- _EXERCISE PROMPT_
From the listing below, reproduce word for word the part that opens with the line containing "[406,387,534,473]" and closes with the line containing "Someone carried the toothbrush"; reproduce nothing else.

┄┄┄┄┄┄┄┄┄┄┄┄┄┄┄┄┄┄┄┄

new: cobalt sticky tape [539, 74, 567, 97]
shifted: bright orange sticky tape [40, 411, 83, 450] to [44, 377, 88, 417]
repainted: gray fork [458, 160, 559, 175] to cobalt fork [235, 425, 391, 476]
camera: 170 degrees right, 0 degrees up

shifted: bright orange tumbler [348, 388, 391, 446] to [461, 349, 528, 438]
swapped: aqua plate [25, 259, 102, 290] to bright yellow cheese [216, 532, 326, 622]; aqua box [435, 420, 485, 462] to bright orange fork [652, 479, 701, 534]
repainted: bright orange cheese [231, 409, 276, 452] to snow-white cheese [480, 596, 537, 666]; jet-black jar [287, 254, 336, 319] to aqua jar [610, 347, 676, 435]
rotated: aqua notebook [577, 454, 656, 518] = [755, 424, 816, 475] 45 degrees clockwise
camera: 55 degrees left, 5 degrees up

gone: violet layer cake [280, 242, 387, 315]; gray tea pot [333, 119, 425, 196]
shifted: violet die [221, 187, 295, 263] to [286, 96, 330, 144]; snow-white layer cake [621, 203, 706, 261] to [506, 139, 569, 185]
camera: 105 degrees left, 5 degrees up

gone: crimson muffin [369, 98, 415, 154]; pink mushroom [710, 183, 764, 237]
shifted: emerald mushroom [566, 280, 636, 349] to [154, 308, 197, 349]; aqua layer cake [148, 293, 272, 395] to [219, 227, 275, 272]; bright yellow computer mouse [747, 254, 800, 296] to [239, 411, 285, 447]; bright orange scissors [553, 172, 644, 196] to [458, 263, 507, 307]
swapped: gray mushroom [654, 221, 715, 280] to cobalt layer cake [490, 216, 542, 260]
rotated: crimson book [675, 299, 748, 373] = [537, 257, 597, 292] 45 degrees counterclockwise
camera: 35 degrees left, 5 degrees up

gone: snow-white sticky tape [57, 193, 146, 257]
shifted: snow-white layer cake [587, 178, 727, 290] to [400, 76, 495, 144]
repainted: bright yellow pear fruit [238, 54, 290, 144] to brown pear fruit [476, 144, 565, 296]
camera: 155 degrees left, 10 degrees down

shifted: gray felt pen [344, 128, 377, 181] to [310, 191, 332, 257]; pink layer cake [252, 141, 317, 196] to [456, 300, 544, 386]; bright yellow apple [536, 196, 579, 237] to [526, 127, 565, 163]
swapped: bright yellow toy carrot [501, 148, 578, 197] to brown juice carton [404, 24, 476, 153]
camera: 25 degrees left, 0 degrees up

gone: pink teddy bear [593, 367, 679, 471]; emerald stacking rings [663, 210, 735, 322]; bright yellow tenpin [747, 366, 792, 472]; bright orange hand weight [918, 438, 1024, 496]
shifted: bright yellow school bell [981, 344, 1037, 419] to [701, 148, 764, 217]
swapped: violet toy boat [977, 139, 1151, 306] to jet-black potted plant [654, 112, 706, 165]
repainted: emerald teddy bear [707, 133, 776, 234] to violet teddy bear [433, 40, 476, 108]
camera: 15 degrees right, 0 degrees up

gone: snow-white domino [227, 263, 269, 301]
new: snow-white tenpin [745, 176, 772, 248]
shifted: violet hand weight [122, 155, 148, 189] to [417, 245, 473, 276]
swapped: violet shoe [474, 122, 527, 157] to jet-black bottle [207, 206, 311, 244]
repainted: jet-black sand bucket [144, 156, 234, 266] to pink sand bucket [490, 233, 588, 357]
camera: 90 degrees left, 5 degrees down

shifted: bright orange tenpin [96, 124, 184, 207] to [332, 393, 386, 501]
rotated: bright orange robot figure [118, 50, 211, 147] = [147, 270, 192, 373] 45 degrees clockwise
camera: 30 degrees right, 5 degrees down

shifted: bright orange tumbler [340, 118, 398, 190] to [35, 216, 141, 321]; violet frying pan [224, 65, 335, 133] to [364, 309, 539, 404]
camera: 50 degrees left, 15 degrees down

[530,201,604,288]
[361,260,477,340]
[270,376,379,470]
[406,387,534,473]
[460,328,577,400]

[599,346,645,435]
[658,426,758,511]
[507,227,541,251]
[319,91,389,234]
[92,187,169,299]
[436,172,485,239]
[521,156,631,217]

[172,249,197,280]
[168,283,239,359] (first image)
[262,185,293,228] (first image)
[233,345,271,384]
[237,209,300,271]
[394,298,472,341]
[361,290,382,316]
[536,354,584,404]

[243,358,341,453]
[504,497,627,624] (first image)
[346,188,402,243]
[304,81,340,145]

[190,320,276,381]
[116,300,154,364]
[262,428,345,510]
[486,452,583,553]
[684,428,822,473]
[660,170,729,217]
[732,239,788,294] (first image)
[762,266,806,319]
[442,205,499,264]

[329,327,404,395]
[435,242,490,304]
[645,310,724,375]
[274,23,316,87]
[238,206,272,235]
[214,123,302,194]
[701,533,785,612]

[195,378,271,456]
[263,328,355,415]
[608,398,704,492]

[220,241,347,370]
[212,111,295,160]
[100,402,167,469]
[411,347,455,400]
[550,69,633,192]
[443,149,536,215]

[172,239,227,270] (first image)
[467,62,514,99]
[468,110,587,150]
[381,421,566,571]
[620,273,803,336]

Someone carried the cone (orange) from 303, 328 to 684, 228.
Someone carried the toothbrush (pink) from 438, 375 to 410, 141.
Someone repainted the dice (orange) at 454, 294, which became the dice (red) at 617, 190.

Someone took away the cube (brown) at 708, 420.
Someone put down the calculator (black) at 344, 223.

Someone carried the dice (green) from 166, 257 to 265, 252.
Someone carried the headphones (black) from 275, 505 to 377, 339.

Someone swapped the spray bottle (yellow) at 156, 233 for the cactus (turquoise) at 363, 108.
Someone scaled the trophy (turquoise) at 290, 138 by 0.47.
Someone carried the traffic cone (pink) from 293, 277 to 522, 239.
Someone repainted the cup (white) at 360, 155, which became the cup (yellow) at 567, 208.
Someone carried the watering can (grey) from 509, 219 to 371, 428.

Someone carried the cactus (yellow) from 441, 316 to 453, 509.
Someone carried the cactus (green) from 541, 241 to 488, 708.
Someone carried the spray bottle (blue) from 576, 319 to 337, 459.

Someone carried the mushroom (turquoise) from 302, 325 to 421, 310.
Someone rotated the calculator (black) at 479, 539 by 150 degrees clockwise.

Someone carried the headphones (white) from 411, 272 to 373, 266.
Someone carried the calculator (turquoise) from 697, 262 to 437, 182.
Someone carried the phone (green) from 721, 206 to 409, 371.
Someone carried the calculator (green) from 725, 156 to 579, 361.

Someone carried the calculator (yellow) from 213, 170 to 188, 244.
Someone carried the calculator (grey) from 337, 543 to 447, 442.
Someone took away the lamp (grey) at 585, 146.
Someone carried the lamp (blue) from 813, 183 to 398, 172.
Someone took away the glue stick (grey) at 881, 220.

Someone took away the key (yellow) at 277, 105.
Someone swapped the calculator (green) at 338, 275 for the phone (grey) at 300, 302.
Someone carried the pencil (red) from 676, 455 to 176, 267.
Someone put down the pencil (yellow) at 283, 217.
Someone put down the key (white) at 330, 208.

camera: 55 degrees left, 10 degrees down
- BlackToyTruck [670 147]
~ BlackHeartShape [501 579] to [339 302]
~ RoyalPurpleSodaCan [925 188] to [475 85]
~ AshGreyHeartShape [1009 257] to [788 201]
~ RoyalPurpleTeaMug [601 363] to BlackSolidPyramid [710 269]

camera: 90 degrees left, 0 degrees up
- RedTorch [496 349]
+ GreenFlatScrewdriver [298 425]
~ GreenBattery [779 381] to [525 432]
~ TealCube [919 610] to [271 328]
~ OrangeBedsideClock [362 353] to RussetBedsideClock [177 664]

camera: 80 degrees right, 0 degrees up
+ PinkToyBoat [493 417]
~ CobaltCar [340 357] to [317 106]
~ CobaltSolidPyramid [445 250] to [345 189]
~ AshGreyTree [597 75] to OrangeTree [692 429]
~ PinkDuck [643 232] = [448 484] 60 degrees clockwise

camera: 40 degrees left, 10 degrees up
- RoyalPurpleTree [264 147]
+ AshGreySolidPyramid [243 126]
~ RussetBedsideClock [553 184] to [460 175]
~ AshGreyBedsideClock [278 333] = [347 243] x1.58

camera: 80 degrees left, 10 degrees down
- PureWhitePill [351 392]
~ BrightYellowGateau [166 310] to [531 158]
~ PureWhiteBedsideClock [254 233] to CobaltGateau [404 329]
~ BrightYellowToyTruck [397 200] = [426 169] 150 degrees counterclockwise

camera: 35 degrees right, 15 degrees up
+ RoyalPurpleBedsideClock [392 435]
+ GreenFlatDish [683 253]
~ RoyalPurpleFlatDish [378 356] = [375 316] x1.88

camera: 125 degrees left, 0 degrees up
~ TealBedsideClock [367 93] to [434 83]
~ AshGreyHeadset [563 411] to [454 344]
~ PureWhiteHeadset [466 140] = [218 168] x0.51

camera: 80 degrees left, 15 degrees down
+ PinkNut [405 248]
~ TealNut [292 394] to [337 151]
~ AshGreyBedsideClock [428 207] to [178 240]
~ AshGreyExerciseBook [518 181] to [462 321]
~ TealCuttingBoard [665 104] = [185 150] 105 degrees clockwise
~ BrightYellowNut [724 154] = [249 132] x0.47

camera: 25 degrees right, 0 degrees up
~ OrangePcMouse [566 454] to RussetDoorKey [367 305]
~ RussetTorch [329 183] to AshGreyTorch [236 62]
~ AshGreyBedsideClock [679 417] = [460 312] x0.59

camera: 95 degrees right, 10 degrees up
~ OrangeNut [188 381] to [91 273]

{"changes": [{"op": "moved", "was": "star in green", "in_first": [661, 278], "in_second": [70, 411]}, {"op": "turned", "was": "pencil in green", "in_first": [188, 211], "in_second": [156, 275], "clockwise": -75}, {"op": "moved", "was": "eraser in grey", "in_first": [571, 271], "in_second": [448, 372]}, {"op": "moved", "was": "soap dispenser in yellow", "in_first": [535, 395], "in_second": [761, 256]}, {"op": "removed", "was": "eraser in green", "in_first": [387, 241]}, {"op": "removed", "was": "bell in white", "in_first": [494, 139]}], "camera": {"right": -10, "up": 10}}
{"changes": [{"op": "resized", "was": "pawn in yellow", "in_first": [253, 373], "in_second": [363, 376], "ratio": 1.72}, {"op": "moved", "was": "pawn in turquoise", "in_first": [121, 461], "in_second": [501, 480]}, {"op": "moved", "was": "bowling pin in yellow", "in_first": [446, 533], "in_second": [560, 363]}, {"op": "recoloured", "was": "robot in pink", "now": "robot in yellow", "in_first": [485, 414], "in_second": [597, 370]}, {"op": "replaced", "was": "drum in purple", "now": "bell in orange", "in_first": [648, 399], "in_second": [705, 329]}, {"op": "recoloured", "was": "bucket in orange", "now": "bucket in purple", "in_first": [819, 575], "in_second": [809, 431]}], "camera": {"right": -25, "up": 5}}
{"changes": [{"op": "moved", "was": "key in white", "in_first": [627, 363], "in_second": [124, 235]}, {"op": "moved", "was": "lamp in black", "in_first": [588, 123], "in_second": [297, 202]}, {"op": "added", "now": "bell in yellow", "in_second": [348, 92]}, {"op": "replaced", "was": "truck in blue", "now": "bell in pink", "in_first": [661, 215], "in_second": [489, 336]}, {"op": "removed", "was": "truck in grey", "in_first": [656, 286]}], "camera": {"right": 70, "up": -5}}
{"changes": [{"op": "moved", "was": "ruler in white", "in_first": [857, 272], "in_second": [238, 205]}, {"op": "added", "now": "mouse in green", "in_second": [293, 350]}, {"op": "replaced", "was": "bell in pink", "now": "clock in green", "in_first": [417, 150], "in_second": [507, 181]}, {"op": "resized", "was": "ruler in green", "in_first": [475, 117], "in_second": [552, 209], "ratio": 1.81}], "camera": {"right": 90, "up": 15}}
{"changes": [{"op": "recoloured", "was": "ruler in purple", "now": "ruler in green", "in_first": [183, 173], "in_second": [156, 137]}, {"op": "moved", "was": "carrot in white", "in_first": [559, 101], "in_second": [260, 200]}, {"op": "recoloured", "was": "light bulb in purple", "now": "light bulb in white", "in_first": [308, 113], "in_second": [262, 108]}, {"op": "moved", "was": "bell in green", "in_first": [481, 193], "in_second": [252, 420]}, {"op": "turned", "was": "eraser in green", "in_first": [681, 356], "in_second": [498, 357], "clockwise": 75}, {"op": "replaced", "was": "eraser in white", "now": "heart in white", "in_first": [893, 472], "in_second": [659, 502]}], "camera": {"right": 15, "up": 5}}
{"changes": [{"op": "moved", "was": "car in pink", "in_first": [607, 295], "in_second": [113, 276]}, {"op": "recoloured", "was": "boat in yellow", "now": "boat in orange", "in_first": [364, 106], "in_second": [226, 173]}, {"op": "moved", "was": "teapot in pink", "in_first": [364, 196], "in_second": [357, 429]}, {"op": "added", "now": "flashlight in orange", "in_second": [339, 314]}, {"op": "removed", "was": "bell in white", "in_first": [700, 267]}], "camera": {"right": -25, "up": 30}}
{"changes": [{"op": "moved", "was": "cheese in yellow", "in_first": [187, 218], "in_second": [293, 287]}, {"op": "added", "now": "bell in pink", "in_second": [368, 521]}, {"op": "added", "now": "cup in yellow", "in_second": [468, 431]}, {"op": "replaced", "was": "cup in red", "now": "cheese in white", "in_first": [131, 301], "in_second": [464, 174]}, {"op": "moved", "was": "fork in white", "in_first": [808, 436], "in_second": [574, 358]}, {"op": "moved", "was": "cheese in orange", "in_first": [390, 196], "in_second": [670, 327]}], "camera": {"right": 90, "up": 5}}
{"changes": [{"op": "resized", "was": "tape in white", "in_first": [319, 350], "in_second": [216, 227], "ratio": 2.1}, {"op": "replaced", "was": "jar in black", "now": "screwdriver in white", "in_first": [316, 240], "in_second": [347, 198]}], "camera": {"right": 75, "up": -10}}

┄┄┄┄┄┄┄┄┄┄┄┄┄┄┄┄┄┄┄┄

- _COMPLETED TASK_
[406,387,534,473]
[460,328,577,400]

[599,346,645,435]
[658,426,758,511]
[507,227,541,251]
[319,91,389,234]
[92,187,169,299]
[436,172,485,239]
[521,156,631,217]

[172,249,197,280]
[168,283,239,359] (first image)
[262,185,293,228] (first image)
[233,345,271,384]
[237,209,300,271]
[394,298,472,341]
[361,290,382,316]
[536,354,584,404]

[243,358,341,453]
[504,497,627,624] (first image)
[346,188,402,243]
[304,81,340,145]

[190,320,276,381]
[116,300,154,364]
[262,428,345,510]
[486,452,583,553]
[684,428,822,473]
[660,170,729,217]
[732,239,788,294] (first image)
[762,266,806,319]
[442,205,499,264]

[329,327,404,395]
[435,242,490,304]
[645,310,724,375]
[274,23,316,87]
[238,206,272,235]
[214,123,302,194]
[701,533,785,612]

[195,378,271,456]
[263,328,355,415]
[608,398,704,492]

[220,241,347,370]
[212,111,295,160]
[100,402,167,469]
[411,347,455,400]
[550,69,633,192]
[443,149,536,215]

[172,239,227,270] (first image)
[467,62,514,99]
[468,110,587,150]
[381,421,566,571]
[620,273,803,336]

Someone carried the cone (orange) from 303, 328 to 684, 228.
Someone carried the toothbrush (pink) from 438, 375 to 410, 141.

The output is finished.